> [Exercise] Take the line containing "U3: NAND (in" and every line after it to the end of the records, and copy them exactly, excluding pictures.

> [The data]
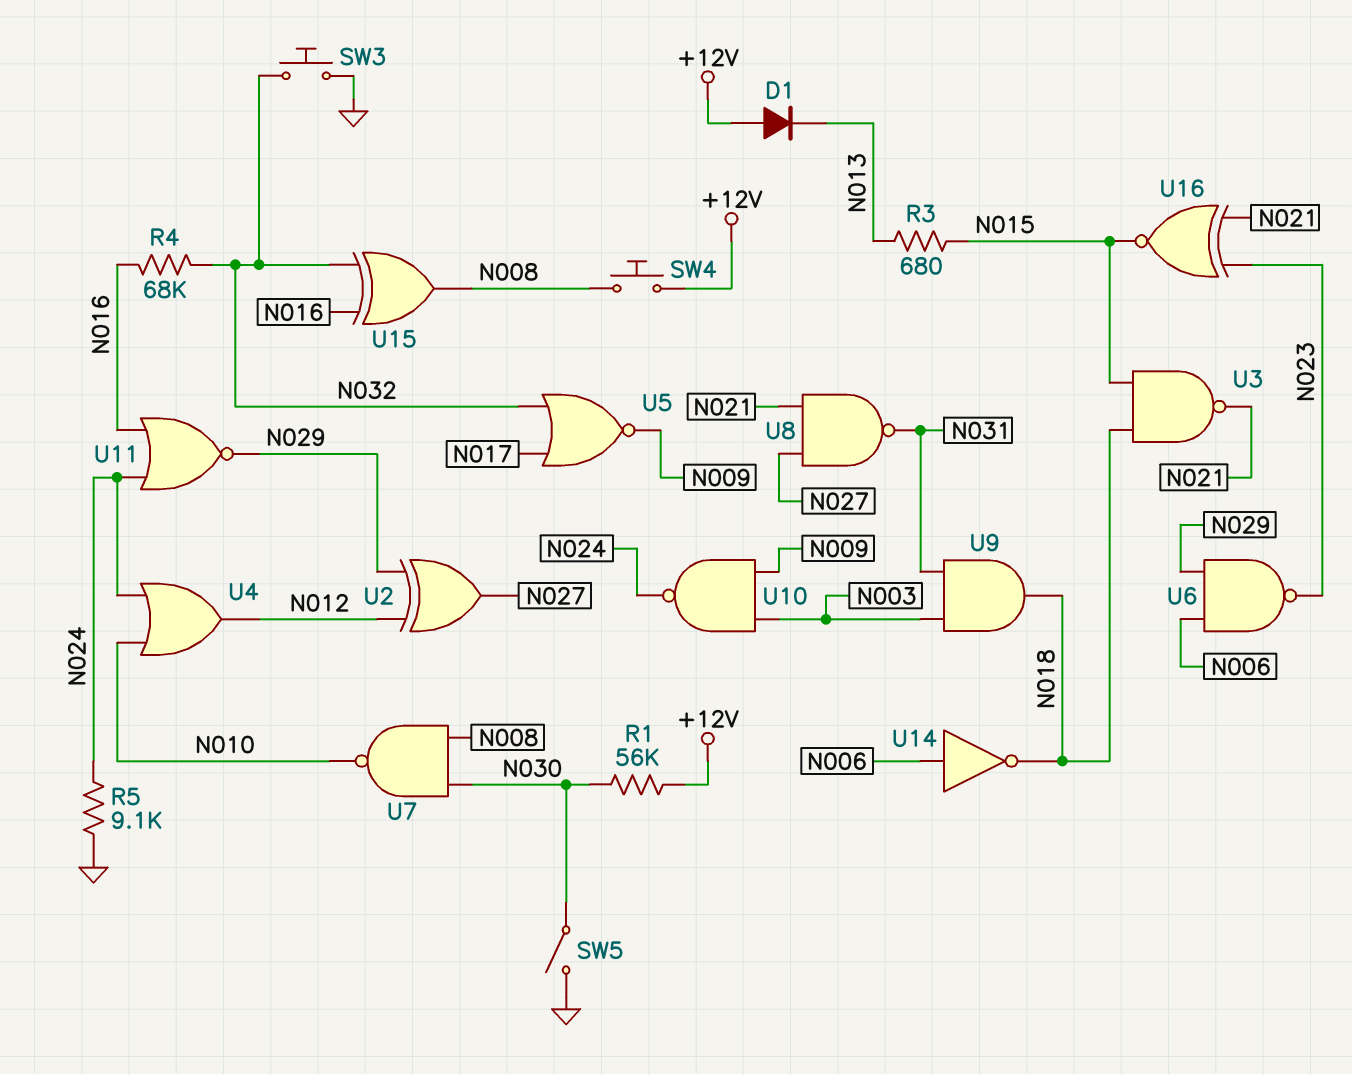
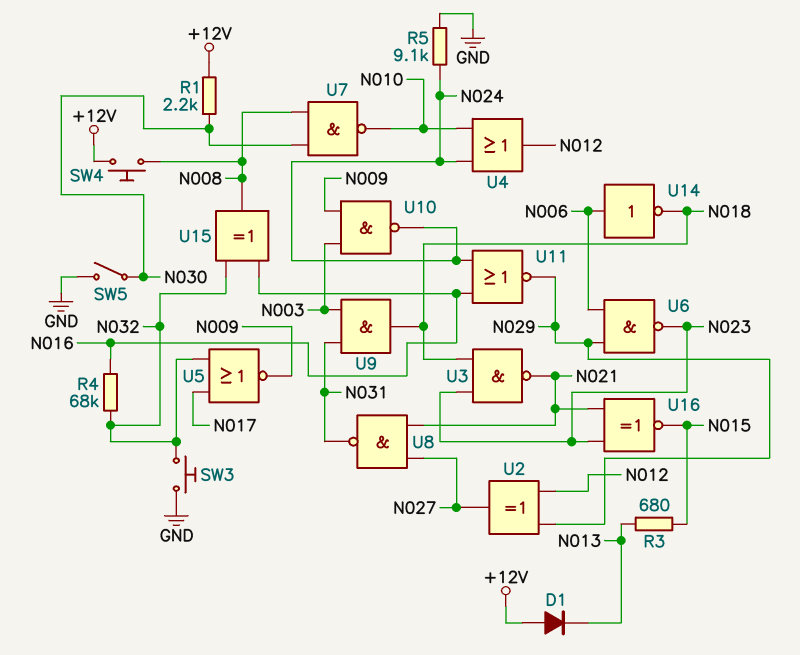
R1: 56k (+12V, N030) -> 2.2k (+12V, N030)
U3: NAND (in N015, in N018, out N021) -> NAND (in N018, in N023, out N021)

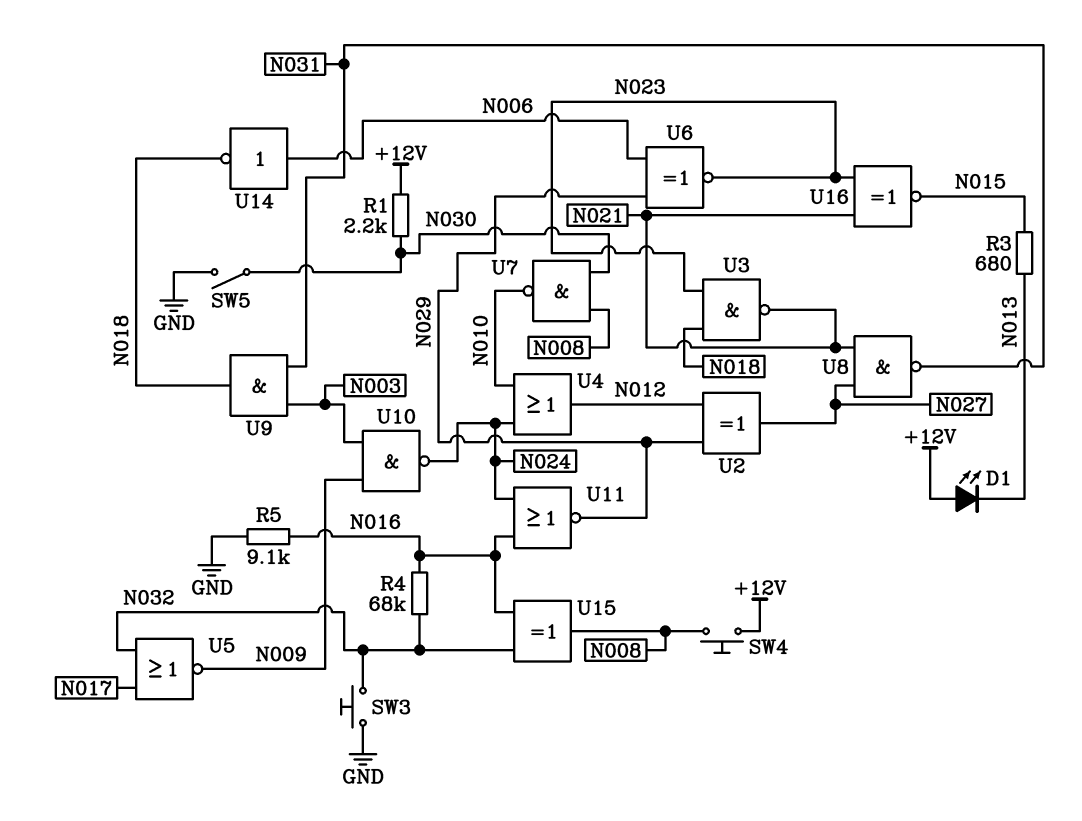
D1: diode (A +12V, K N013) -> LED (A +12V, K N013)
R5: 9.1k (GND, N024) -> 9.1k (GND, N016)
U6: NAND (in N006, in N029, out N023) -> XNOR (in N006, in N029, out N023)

> [Completed task]
U3: NAND (in N015, in N018, out N021) -> NAND (in N018, in N023, out N021)

D1: diode (A +12V, K N013) -> LED (A +12V, K N013)
R5: 9.1k (GND, N024) -> 9.1k (GND, N016)
U6: NAND (in N006, in N029, out N023) -> XNOR (in N006, in N029, out N023)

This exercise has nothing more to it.